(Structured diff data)

----------

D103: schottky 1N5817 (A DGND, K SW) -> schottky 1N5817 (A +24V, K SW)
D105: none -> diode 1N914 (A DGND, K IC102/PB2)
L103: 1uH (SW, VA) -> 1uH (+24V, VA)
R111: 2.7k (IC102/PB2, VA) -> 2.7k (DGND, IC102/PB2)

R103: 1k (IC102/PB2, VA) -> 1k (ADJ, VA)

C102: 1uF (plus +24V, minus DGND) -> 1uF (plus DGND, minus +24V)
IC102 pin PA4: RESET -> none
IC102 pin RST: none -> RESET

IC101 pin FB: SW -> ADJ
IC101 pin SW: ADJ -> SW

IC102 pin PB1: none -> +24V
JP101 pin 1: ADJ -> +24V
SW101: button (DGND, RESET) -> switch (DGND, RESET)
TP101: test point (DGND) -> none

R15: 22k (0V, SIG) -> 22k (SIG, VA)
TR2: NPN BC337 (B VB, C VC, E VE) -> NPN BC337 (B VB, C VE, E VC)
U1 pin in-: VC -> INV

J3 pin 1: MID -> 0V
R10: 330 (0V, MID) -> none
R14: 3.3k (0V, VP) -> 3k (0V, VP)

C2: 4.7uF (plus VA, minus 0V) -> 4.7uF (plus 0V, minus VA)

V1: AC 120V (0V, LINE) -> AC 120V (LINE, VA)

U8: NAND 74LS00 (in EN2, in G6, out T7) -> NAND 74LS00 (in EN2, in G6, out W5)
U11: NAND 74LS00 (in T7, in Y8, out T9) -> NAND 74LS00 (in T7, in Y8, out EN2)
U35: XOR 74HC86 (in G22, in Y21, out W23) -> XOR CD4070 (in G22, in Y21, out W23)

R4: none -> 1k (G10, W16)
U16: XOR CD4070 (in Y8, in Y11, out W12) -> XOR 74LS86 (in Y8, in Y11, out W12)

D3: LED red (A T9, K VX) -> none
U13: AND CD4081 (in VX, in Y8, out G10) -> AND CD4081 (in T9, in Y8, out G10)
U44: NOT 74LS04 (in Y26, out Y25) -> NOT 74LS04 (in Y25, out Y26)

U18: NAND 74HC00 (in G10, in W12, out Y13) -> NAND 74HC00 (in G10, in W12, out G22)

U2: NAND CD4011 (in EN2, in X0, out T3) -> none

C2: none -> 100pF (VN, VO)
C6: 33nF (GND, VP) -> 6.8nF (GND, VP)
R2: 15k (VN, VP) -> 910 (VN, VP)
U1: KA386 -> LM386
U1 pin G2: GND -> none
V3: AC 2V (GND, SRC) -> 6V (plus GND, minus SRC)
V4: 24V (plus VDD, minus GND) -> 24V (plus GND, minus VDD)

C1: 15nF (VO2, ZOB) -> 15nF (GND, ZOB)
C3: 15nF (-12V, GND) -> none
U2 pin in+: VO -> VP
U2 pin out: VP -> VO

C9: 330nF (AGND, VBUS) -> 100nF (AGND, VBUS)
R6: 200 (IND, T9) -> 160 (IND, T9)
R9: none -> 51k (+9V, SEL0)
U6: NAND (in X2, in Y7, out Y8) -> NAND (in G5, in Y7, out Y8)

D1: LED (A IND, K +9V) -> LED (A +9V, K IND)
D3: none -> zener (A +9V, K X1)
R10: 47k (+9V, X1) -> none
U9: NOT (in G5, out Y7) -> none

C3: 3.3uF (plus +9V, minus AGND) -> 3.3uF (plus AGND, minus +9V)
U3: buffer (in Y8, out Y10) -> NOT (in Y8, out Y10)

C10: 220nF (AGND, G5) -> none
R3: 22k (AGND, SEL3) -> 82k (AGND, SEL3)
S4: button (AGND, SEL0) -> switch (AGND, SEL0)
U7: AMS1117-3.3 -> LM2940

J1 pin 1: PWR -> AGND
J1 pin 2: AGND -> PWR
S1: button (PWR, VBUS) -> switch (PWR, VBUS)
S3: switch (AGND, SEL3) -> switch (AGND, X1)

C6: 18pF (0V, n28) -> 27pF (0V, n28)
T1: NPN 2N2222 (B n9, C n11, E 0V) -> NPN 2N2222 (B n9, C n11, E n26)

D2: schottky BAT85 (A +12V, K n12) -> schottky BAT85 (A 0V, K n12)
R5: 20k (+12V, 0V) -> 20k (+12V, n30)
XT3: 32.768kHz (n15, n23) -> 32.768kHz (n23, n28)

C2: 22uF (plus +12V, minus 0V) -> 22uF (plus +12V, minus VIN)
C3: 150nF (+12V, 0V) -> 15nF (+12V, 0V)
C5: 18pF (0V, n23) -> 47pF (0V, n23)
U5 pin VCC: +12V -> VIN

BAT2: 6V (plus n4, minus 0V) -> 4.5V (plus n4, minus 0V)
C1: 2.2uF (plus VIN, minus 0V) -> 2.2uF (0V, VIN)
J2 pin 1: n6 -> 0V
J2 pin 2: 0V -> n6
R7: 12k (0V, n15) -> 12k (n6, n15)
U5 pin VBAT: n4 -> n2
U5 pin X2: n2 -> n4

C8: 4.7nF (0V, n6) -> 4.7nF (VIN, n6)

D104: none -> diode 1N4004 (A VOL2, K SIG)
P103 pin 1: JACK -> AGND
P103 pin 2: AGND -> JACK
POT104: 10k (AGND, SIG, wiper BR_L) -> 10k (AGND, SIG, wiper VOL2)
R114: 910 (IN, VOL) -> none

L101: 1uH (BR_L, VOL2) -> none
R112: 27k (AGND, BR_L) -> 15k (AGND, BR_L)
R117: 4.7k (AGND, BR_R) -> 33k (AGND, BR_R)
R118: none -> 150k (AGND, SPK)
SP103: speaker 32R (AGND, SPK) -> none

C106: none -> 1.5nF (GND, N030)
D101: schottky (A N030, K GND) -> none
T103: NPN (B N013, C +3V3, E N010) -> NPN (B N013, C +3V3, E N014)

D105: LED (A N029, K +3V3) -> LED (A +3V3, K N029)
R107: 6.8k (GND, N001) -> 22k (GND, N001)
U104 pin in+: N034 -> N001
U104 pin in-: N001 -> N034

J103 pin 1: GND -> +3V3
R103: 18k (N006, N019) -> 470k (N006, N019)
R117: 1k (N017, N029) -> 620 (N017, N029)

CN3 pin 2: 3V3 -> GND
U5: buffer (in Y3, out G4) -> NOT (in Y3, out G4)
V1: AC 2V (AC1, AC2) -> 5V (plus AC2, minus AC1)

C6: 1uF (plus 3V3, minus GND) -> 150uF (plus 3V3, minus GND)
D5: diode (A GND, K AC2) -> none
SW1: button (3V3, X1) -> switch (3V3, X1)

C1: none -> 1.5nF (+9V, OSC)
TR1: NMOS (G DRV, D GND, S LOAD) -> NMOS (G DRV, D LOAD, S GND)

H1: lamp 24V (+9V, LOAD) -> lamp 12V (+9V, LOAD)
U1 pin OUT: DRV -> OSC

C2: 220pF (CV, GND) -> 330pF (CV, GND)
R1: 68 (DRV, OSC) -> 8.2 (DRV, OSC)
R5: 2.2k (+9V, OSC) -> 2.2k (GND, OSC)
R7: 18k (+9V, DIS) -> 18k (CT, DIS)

----------

— PROBLEM TO SOLVE —
Only one stretch of the data above is needed. Restate it word for word, from the line containing "U3: buffer (in" through the line containing "TR1: NMOS (G", both ends included.

— TASK RESPONSE —
U3: buffer (in Y8, out Y10) -> NOT (in Y8, out Y10)

C10: 220nF (AGND, G5) -> none
R3: 22k (AGND, SEL3) -> 82k (AGND, SEL3)
S4: button (AGND, SEL0) -> switch (AGND, SEL0)
U7: AMS1117-3.3 -> LM2940

J1 pin 1: PWR -> AGND
J1 pin 2: AGND -> PWR
S1: button (PWR, VBUS) -> switch (PWR, VBUS)
S3: switch (AGND, SEL3) -> switch (AGND, X1)

C6: 18pF (0V, n28) -> 27pF (0V, n28)
T1: NPN 2N2222 (B n9, C n11, E 0V) -> NPN 2N2222 (B n9, C n11, E n26)

D2: schottky BAT85 (A +12V, K n12) -> schottky BAT85 (A 0V, K n12)
R5: 20k (+12V, 0V) -> 20k (+12V, n30)
XT3: 32.768kHz (n15, n23) -> 32.768kHz (n23, n28)

C2: 22uF (plus +12V, minus 0V) -> 22uF (plus +12V, minus VIN)
C3: 150nF (+12V, 0V) -> 15nF (+12V, 0V)
C5: 18pF (0V, n23) -> 47pF (0V, n23)
U5 pin VCC: +12V -> VIN

BAT2: 6V (plus n4, minus 0V) -> 4.5V (plus n4, minus 0V)
C1: 2.2uF (plus VIN, minus 0V) -> 2.2uF (0V, VIN)
J2 pin 1: n6 -> 0V
J2 pin 2: 0V -> n6
R7: 12k (0V, n15) -> 12k (n6, n15)
U5 pin VBAT: n4 -> n2
U5 pin X2: n2 -> n4

C8: 4.7nF (0V, n6) -> 4.7nF (VIN, n6)

D104: none -> diode 1N4004 (A VOL2, K SIG)
P103 pin 1: JACK -> AGND
P103 pin 2: AGND -> JACK
POT104: 10k (AGND, SIG, wiper BR_L) -> 10k (AGND, SIG, wiper VOL2)
R114: 910 (IN, VOL) -> none

L101: 1uH (BR_L, VOL2) -> none
R112: 27k (AGND, BR_L) -> 15k (AGND, BR_L)
R117: 4.7k (AGND, BR_R) -> 33k (AGND, BR_R)
R118: none -> 150k (AGND, SPK)
SP103: speaker 32R (AGND, SPK) -> none

C106: none -> 1.5nF (GND, N030)
D101: schottky (A N030, K GND) -> none
T103: NPN (B N013, C +3V3, E N010) -> NPN (B N013, C +3V3, E N014)

D105: LED (A N029, K +3V3) -> LED (A +3V3, K N029)
R107: 6.8k (GND, N001) -> 22k (GND, N001)
U104 pin in+: N034 -> N001
U104 pin in-: N001 -> N034

J103 pin 1: GND -> +3V3
R103: 18k (N006, N019) -> 470k (N006, N019)
R117: 1k (N017, N029) -> 620 (N017, N029)

CN3 pin 2: 3V3 -> GND
U5: buffer (in Y3, out G4) -> NOT (in Y3, out G4)
V1: AC 2V (AC1, AC2) -> 5V (plus AC2, minus AC1)

C6: 1uF (plus 3V3, minus GND) -> 150uF (plus 3V3, minus GND)
D5: diode (A GND, K AC2) -> none
SW1: button (3V3, X1) -> switch (3V3, X1)

C1: none -> 1.5nF (+9V, OSC)
TR1: NMOS (G DRV, D GND, S LOAD) -> NMOS (G DRV, D LOAD, S GND)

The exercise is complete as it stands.